* Try it:
Below are some records; quote exactly the lines from the one that contains "camera: 80 degrees right, 10 degrees down" through the one that contains "(731, 260) = (625, 353): orange", inclusive, and no others.

*** Task material ***

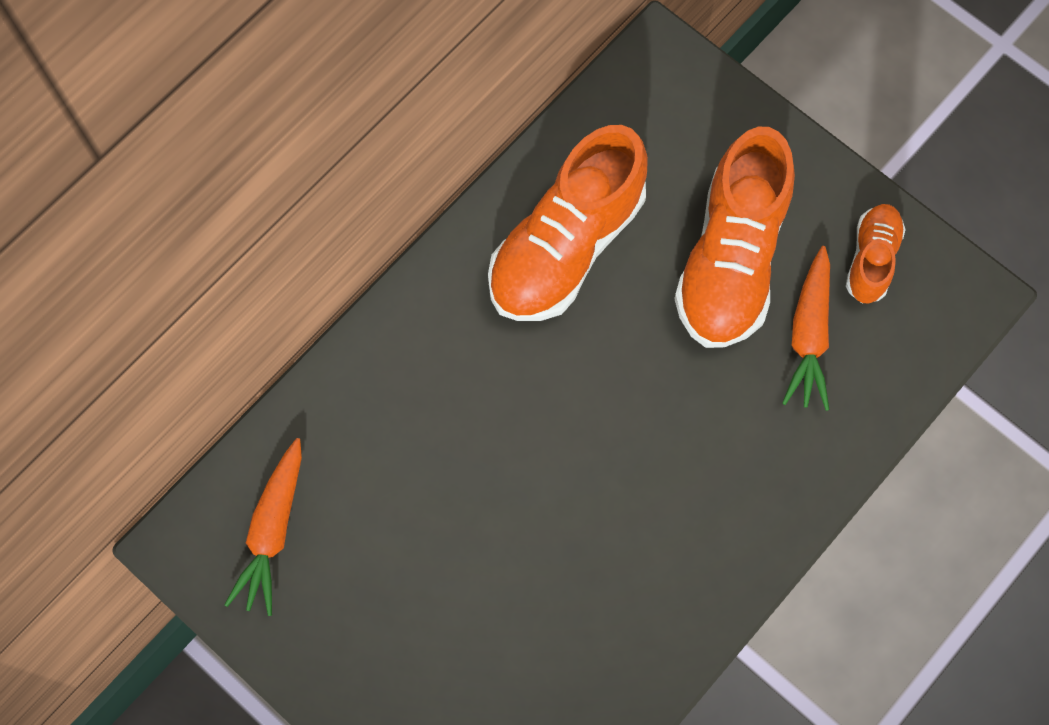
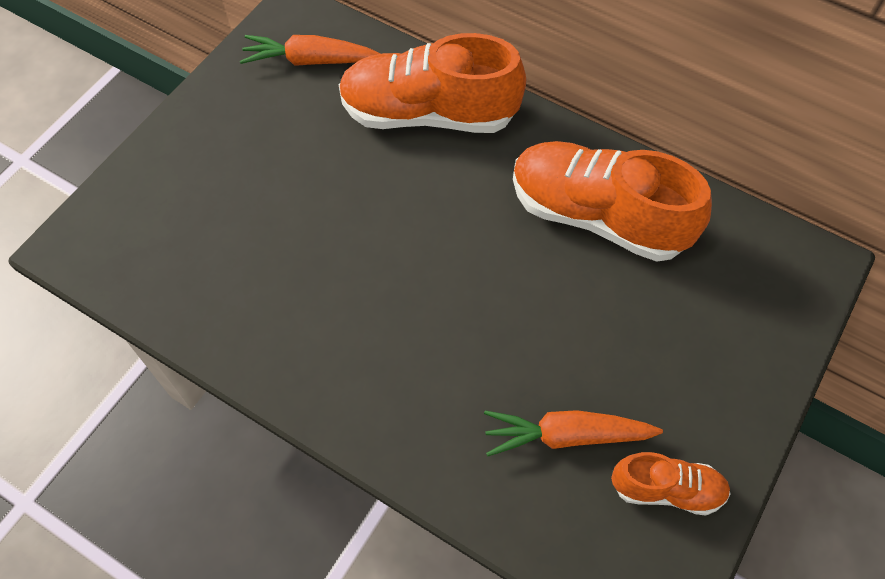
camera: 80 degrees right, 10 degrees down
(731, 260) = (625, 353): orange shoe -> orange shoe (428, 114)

*** End of Task material ***
*** Task material ***

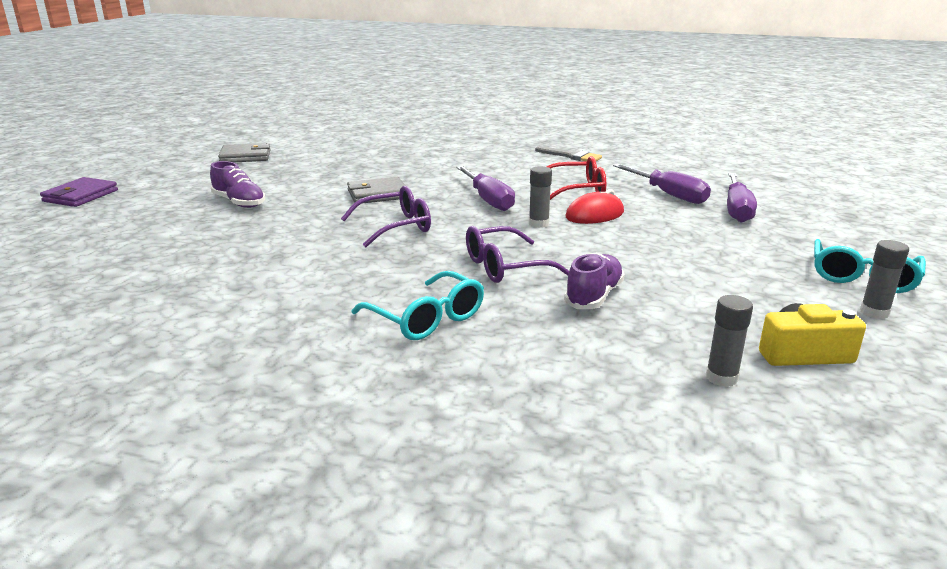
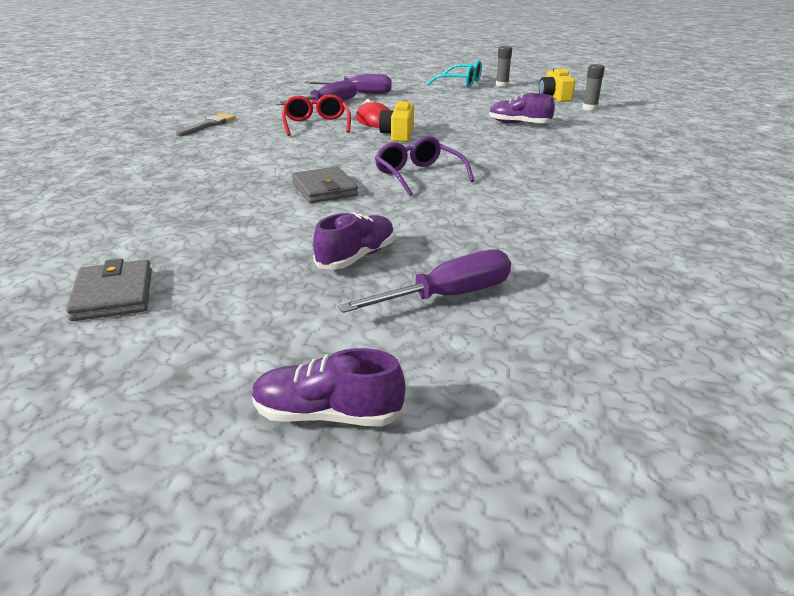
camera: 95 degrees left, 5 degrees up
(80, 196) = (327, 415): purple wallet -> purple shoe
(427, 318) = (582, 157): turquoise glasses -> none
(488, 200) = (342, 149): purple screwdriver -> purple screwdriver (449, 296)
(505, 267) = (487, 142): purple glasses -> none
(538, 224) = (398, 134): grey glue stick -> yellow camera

*** End of Task material ***

* Answer to this exercise:
camera: 80 degrees right, 10 degrees down
(731, 260) = (625, 353): orange shoe -> orange shoe (428, 114)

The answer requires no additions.